== Your instructions ==
Return, word for word, the line containing "Someone carried the Roboter/grau" and every line after it through the last line of the records below.

Records excerpted from a collection:
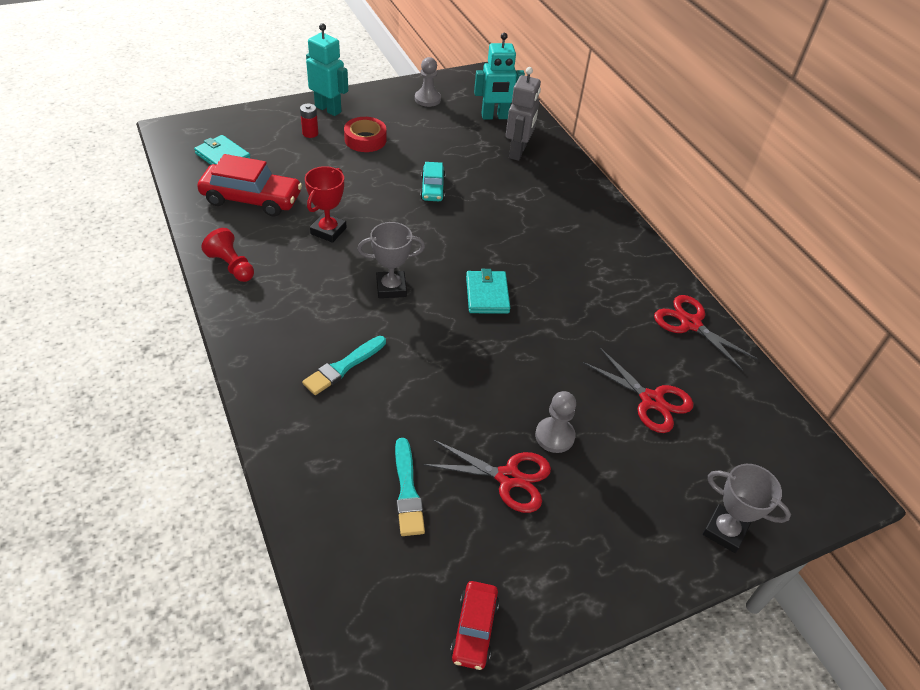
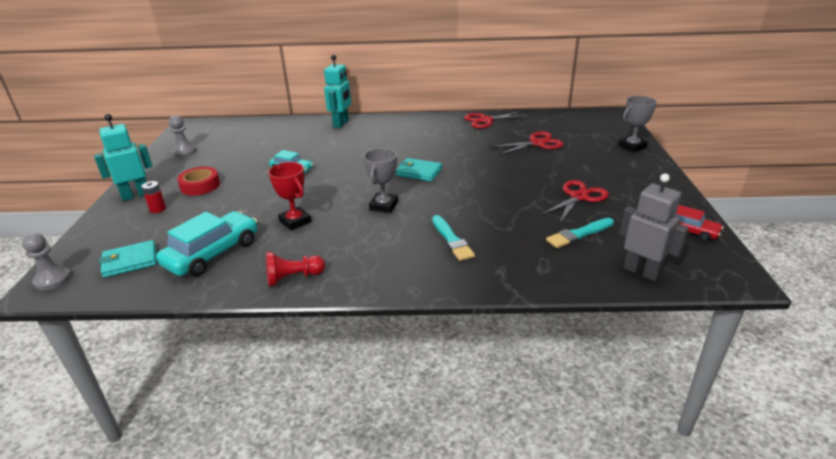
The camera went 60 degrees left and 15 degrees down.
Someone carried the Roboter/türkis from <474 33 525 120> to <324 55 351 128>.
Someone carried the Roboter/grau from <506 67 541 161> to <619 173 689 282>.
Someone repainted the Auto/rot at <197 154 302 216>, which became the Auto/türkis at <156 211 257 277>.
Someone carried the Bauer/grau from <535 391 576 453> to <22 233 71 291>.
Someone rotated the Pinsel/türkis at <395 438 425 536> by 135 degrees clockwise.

== Task solution ==
Someone carried the Roboter/grau from <506 67 541 161> to <619 173 689 282>.
Someone repainted the Auto/rot at <197 154 302 216>, which became the Auto/türkis at <156 211 257 277>.
Someone carried the Bauer/grau from <535 391 576 453> to <22 233 71 291>.
Someone rotated the Pinsel/türkis at <395 438 425 536> by 135 degrees clockwise.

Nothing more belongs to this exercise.